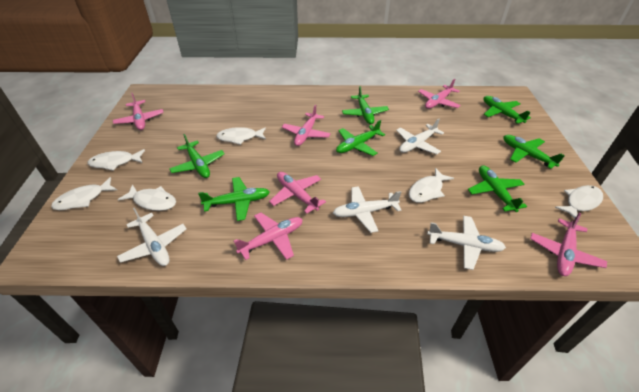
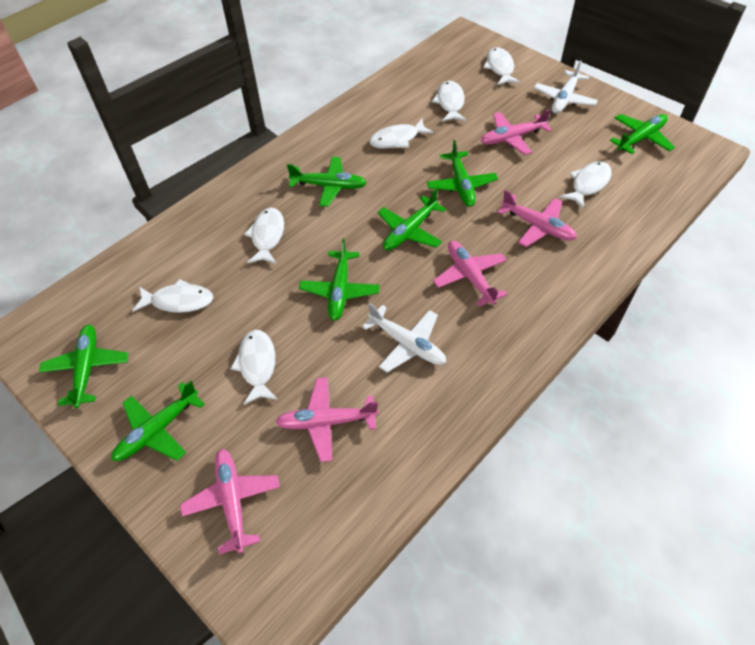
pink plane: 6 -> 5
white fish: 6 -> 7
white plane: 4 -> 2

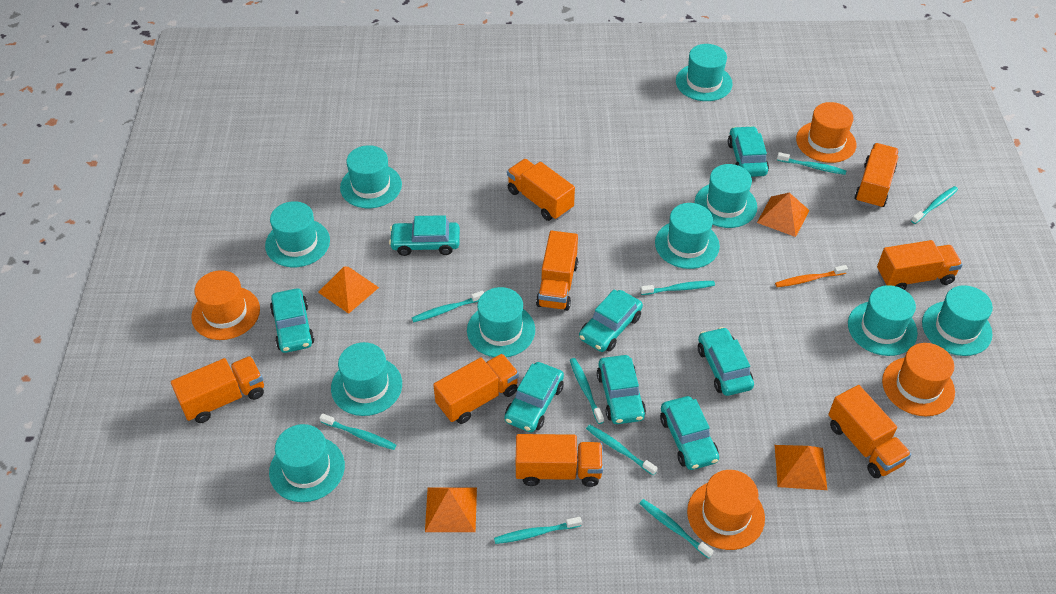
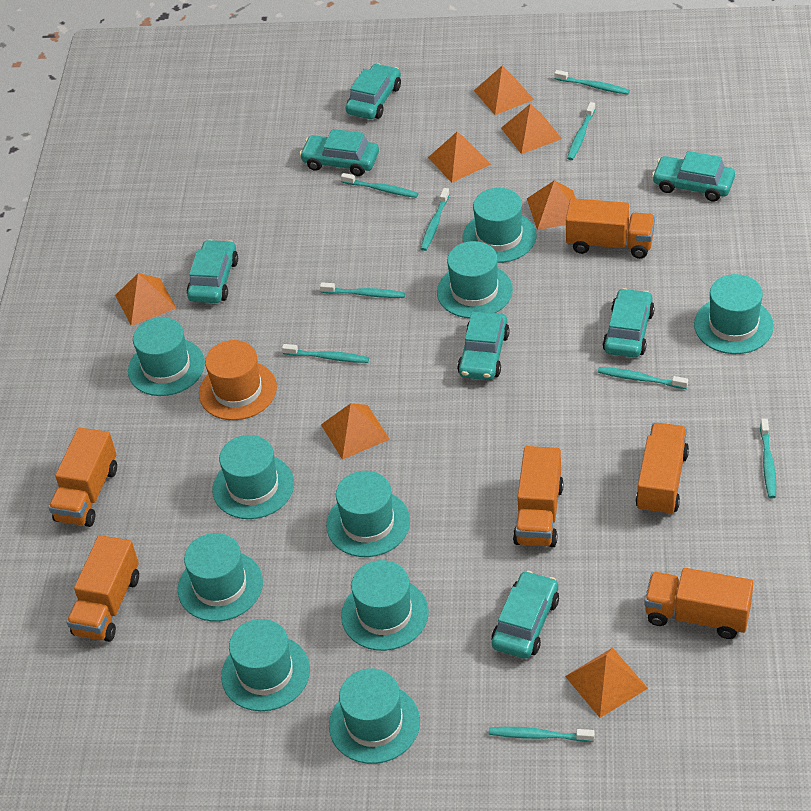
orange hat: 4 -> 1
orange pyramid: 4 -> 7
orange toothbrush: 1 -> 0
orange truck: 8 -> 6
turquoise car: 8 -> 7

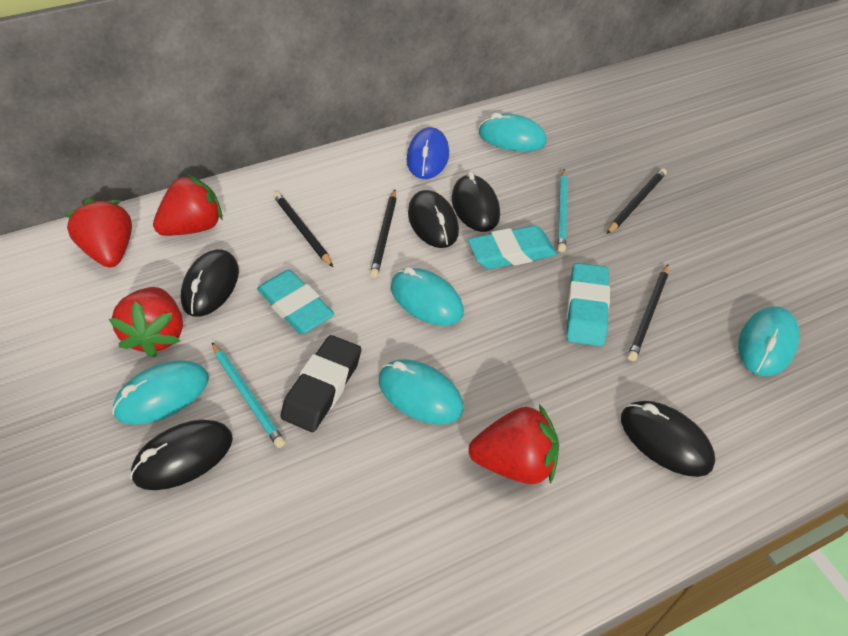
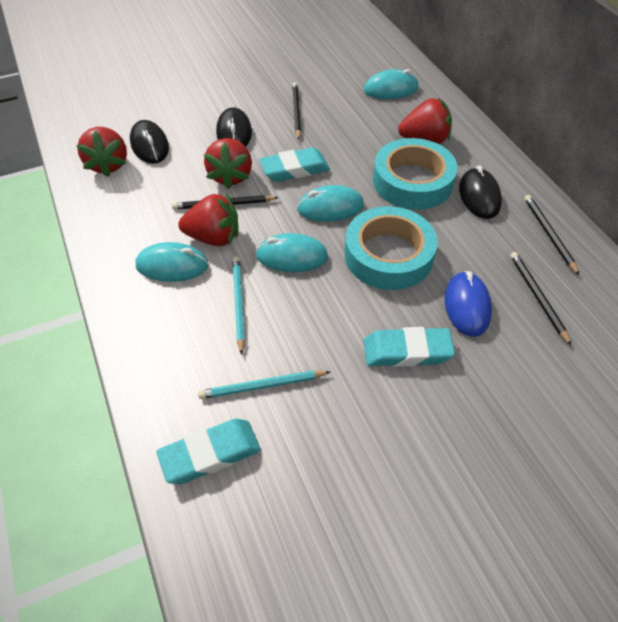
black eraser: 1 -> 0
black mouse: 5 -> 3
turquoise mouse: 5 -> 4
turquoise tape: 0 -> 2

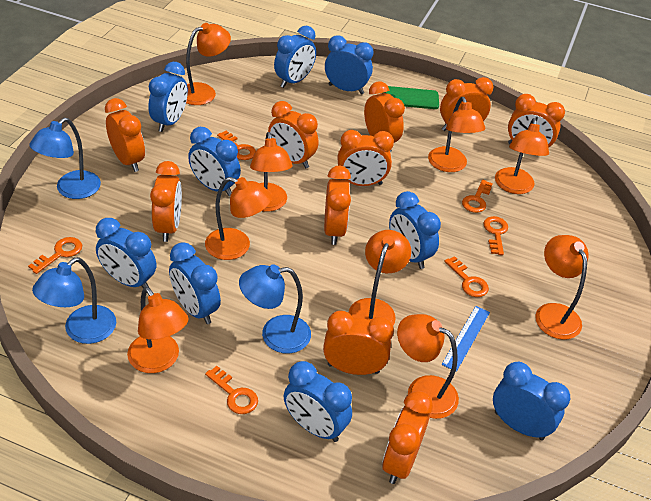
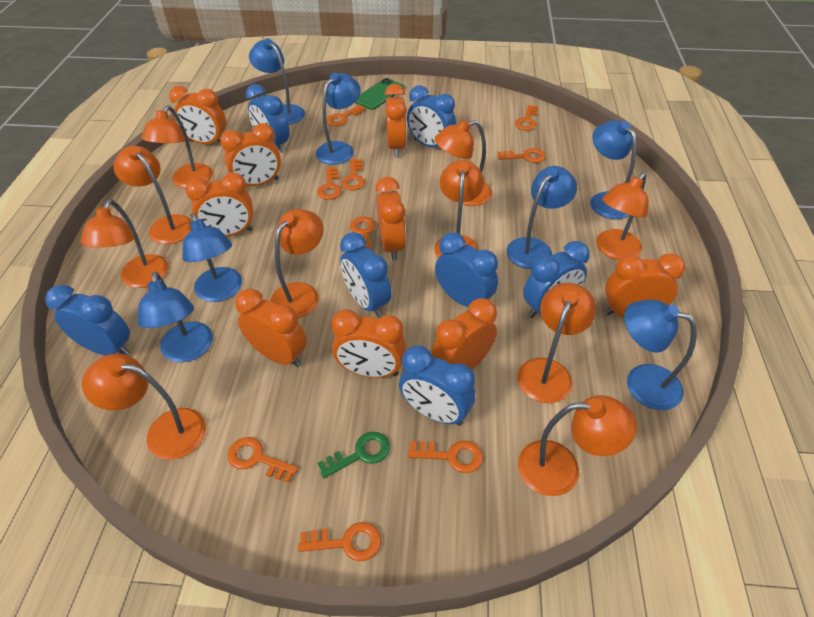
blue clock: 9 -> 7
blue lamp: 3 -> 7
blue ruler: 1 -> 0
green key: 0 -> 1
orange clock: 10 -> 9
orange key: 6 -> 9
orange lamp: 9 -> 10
* * * *
Restate verbatim the lines that begin at the one holding "turquoise mouse: 5 -> 4" and end at the last line of the material. Exclude pictures.

turquoise mouse: 5 -> 4
turquoise tape: 0 -> 2

blue clock: 9 -> 7
blue lamp: 3 -> 7
blue ruler: 1 -> 0
green key: 0 -> 1
orange clock: 10 -> 9
orange key: 6 -> 9
orange lamp: 9 -> 10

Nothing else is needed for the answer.